- Data:
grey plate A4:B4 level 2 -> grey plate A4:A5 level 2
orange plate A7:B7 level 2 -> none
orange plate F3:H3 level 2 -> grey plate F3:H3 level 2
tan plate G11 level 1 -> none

...

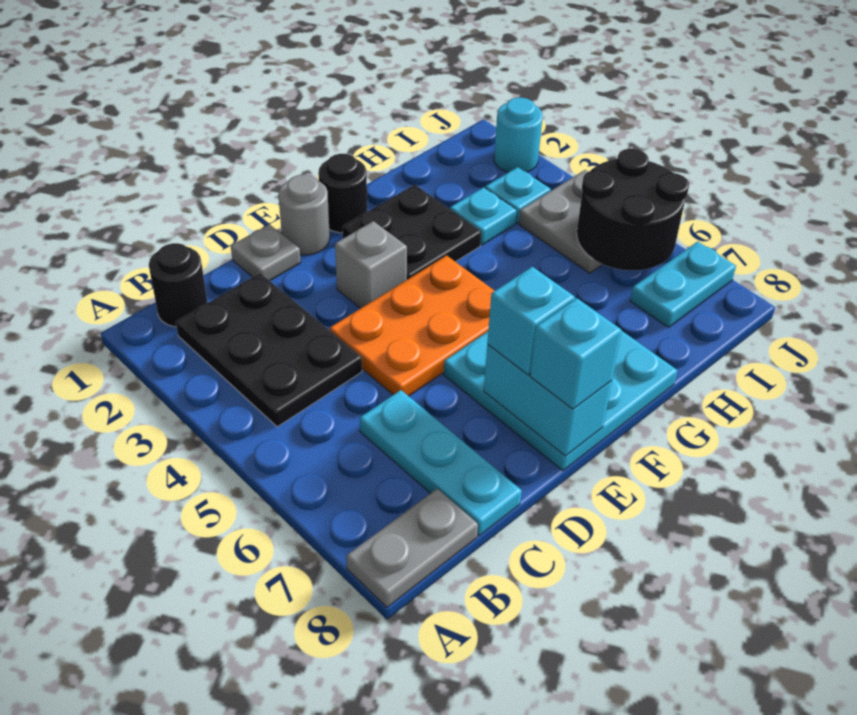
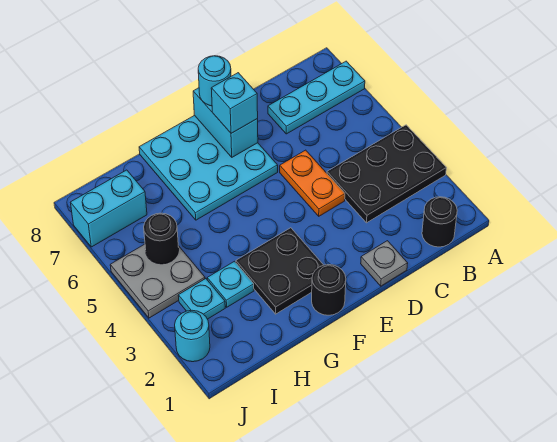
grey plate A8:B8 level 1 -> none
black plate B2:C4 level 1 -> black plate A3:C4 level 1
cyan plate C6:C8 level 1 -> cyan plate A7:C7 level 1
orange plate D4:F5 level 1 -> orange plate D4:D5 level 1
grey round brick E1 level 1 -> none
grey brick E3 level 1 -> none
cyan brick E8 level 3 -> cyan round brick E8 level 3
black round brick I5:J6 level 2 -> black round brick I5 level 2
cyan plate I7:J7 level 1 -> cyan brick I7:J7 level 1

...

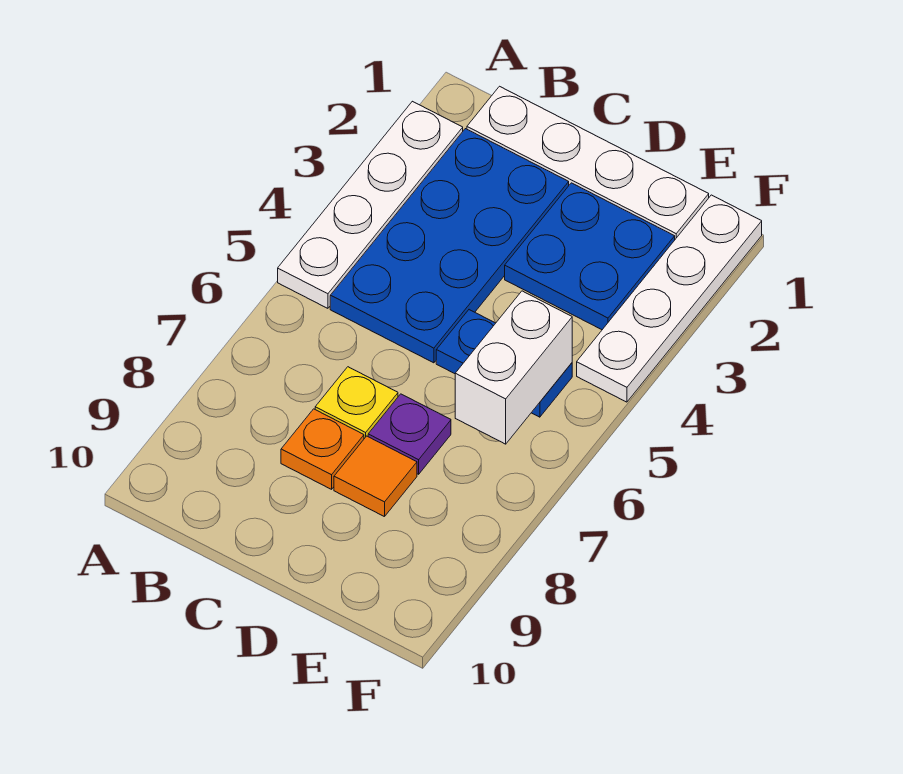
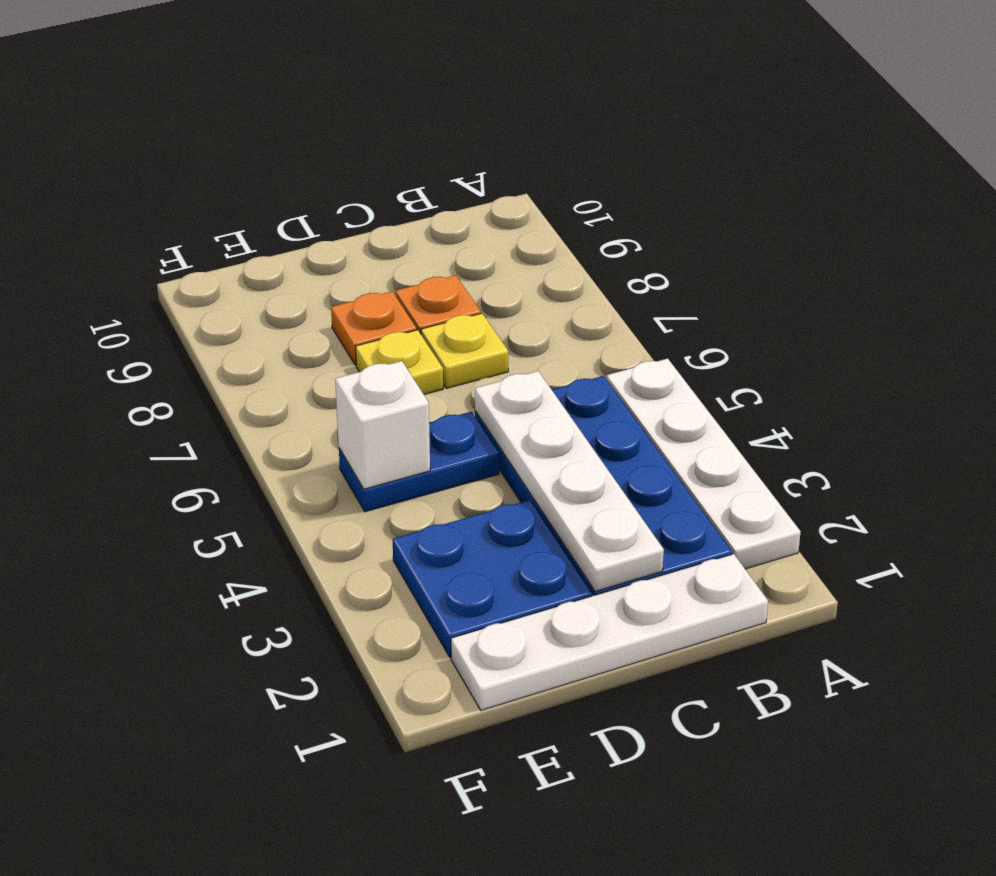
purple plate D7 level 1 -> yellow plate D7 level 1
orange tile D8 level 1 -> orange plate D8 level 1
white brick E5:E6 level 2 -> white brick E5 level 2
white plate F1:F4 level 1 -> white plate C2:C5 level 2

- Problem requirements:
Work out how many lines in the preceding data include the word "brick". State only that number.

- Solution to this exercise:
6